DATASET EXCERPTS:
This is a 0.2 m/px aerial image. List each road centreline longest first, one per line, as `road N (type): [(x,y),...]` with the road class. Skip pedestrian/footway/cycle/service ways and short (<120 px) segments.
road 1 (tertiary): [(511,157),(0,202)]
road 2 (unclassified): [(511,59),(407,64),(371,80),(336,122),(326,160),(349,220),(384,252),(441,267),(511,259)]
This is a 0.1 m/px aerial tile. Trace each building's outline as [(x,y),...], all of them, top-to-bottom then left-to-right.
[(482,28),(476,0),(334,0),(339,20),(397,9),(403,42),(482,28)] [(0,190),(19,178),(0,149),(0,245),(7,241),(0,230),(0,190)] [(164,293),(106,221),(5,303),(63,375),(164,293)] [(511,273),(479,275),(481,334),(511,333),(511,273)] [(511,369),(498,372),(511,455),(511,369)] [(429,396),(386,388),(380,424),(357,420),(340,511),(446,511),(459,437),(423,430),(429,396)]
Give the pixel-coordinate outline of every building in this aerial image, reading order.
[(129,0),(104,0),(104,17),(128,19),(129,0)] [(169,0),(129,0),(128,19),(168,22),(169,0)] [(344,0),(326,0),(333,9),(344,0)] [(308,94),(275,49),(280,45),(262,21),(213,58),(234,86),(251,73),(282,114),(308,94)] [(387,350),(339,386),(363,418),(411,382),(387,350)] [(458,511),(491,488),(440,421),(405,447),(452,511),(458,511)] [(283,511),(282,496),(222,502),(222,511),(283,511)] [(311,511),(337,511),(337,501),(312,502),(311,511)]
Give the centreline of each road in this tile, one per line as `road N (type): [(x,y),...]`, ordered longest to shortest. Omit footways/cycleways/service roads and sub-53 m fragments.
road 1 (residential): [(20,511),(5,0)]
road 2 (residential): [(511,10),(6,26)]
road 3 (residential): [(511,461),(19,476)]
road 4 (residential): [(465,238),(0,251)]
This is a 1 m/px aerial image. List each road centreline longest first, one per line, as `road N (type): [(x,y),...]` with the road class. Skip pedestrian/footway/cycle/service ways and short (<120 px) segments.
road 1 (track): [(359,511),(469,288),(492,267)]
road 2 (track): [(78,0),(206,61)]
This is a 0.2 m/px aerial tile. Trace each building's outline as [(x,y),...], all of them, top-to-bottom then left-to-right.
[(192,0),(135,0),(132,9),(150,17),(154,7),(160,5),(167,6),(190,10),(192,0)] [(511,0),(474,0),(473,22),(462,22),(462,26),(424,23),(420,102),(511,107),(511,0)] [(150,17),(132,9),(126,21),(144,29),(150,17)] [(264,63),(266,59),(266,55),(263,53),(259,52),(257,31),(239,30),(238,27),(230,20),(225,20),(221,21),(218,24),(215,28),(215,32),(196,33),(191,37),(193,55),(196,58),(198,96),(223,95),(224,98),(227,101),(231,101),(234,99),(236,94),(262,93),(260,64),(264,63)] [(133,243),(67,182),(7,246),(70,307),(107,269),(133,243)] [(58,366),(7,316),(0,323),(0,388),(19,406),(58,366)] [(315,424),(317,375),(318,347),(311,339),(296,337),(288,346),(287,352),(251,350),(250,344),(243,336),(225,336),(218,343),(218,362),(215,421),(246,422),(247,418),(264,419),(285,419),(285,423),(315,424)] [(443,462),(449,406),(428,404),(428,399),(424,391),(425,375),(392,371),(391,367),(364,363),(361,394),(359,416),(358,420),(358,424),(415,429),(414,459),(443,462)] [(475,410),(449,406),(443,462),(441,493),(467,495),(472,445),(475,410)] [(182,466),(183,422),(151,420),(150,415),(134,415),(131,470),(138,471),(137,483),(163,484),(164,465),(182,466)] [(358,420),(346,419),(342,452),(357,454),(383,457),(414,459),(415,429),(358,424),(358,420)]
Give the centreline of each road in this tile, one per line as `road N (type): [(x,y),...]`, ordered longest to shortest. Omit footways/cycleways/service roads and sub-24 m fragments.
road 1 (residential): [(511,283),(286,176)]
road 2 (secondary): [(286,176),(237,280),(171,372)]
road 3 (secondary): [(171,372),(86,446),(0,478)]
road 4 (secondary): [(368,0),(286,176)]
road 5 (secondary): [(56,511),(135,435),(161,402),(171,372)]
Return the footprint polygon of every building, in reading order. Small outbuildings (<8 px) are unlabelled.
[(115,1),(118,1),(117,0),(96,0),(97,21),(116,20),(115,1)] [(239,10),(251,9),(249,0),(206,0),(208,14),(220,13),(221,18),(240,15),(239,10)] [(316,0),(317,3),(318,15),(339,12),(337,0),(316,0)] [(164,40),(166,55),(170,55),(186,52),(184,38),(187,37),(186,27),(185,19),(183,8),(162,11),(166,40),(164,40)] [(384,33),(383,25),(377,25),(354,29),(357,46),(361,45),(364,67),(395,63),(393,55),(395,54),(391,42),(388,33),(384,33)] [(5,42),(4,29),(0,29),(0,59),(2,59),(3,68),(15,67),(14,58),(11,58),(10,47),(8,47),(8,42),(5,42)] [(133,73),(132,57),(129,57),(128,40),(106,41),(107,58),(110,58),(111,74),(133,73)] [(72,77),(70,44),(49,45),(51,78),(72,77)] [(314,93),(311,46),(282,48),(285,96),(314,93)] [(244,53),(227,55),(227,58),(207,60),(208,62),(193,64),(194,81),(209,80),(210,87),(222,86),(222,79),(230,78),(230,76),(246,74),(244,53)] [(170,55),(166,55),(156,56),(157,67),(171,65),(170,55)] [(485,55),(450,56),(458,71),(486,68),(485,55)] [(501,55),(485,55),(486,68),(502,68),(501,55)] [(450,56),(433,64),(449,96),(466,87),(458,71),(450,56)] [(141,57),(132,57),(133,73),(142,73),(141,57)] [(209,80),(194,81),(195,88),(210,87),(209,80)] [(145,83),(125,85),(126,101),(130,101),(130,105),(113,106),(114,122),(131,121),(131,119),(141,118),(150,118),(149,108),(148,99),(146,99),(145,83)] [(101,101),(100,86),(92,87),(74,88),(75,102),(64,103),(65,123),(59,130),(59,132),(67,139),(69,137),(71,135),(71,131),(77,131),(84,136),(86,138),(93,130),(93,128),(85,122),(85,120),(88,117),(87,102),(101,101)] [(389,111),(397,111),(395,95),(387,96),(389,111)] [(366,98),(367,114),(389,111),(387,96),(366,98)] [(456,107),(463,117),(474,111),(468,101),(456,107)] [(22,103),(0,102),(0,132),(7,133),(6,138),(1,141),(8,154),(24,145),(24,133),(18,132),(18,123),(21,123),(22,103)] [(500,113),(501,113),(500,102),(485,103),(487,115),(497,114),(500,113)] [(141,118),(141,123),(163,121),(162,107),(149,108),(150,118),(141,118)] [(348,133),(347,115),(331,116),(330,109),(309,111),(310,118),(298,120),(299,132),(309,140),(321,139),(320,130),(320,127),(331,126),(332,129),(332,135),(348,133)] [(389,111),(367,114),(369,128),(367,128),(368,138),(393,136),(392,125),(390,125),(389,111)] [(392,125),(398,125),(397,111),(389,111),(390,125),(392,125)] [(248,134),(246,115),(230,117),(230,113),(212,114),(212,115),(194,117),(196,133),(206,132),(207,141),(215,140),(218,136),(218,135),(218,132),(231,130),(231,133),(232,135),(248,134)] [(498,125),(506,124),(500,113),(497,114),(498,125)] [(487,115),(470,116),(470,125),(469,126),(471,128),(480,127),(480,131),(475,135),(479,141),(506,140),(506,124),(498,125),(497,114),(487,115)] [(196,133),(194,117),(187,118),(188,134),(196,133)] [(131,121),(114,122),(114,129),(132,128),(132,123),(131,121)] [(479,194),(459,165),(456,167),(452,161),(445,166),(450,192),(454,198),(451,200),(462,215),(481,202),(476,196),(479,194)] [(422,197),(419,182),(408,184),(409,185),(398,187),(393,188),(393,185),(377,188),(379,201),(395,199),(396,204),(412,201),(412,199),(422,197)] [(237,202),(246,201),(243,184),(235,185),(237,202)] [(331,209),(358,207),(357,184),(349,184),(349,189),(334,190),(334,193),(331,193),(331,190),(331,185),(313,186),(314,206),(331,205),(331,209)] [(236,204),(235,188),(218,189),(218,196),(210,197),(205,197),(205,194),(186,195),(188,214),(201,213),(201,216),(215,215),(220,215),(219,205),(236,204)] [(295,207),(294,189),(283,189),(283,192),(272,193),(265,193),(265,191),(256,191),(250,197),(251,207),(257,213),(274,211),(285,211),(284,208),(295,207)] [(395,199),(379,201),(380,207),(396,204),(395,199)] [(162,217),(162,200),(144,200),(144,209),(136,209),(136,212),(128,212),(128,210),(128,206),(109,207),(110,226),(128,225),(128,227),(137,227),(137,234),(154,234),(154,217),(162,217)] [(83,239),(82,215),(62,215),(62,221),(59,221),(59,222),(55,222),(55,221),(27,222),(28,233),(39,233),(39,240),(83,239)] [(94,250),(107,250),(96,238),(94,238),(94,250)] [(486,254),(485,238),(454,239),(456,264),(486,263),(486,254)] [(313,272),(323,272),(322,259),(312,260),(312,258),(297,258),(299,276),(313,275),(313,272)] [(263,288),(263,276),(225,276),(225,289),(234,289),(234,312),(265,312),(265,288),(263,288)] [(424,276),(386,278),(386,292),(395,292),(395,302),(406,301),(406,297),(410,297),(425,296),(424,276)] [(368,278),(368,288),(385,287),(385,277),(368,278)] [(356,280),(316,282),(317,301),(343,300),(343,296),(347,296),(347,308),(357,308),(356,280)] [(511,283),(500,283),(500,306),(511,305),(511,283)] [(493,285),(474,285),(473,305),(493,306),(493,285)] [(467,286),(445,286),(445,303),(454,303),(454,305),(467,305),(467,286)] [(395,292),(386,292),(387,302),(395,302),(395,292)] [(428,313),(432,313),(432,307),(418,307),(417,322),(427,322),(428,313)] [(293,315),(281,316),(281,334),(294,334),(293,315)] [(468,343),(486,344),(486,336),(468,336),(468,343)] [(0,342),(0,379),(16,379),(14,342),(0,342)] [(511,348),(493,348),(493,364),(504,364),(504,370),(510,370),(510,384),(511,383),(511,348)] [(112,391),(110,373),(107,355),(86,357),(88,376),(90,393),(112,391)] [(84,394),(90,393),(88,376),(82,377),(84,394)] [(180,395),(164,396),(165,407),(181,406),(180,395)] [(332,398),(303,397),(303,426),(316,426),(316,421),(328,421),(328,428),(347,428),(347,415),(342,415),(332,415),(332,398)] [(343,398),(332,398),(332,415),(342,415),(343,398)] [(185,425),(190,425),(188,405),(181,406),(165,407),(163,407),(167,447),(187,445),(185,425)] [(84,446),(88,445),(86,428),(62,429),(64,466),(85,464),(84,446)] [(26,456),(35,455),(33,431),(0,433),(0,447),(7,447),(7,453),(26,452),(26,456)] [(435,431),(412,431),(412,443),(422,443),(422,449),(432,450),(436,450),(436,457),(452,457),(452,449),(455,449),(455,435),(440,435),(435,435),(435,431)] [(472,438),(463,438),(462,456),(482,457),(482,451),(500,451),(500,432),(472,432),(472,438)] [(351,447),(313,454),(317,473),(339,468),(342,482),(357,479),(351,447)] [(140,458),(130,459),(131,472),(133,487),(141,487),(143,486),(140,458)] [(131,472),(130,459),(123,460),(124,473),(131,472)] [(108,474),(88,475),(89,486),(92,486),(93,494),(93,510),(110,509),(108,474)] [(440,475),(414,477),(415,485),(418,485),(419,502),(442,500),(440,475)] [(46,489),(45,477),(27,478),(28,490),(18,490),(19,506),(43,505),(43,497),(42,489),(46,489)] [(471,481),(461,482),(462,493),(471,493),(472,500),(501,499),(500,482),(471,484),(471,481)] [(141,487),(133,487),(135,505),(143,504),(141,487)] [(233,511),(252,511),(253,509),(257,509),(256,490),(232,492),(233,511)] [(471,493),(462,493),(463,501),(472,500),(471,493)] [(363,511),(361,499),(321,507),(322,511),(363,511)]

PROBLEM TO SOLVE: Rewrite the listing as a Markdown table, from its first line through the line containing "This is a 0.2 m/px aerial tile.", with both ends included. Use a "Row" column for the row number and a "Line" column for the line, and leave out any blank lines.

EXERCISE SOLUTION:
| Row | Line |
|---|---|
| 1 | This is a 0.2 m/px aerial image. List each road centreline longest first, one per line, as `road N (type): [(x,y),...]` with the road class. Skip pedestrian/footway/cycle/service ways and short (<120 px) segments. |
| 2 | road 1 (tertiary): [(511,157),(0,202)] |
| 3 | road 2 (unclassified): [(511,59),(407,64),(371,80),(336,122),(326,160),(349,220),(384,252),(441,267),(511,259)] |
| 4 | This is a 0.1 m/px aerial tile. Trace each building's outline as [(x,y),...], all of them, top-to-bottom then left-to-right. |
| 5 | [(482,28),(476,0),(334,0),(339,20),(397,9),(403,42),(482,28)] [(0,190),(19,178),(0,149),(0,245),(7,241),(0,230),(0,190)] [(164,293),(106,221),(5,303),(63,375),(164,293)] [(511,273),(479,275),(481,334),(511,333),(511,273)] [(511,369),(498,372),(511,455),(511,369)] [(429,396),(386,388),(380,424),(357,420),(340,511),(446,511),(459,437),(423,430),(429,396)] |
| 6 | Give the pixel-coordinate outline of every building in this aerial image, reading order. |
| 7 | [(129,0),(104,0),(104,17),(128,19),(129,0)] [(169,0),(129,0),(128,19),(168,22),(169,0)] [(344,0),(326,0),(333,9),(344,0)] [(308,94),(275,49),(280,45),(262,21),(213,58),(234,86),(251,73),(282,114),(308,94)] [(387,350),(339,386),(363,418),(411,382),(387,350)] [(458,511),(491,488),(440,421),(405,447),(452,511),(458,511)] [(283,511),(282,496),(222,502),(222,511),(283,511)] [(311,511),(337,511),(337,501),(312,502),(311,511)] |
| 8 | Give the centreline of each road in this tile, one per line as `road N (type): [(x,y),...]`, ordered longest to shortest. Omit footways/cycleways/service roads and sub-53 m fragments. |
| 9 | road 1 (residential): [(20,511),(5,0)] |
| 10 | road 2 (residential): [(511,10),(6,26)] |
| 11 | road 3 (residential): [(511,461),(19,476)] |
| 12 | road 4 (residential): [(465,238),(0,251)] |
| 13 | This is a 1 m/px aerial image. List each road centreline longest first, one per line, as `road N (type): [(x,y),...]` with the road class. Skip pedestrian/footway/cycle/service ways and short (<120 px) segments. |
| 14 | road 1 (track): [(359,511),(469,288),(492,267)] |
| 15 | road 2 (track): [(78,0),(206,61)] |
| 16 | This is a 0.2 m/px aerial tile. Trace each building's outline as [(x,y),...], all of them, top-to-bottom then left-to-right. |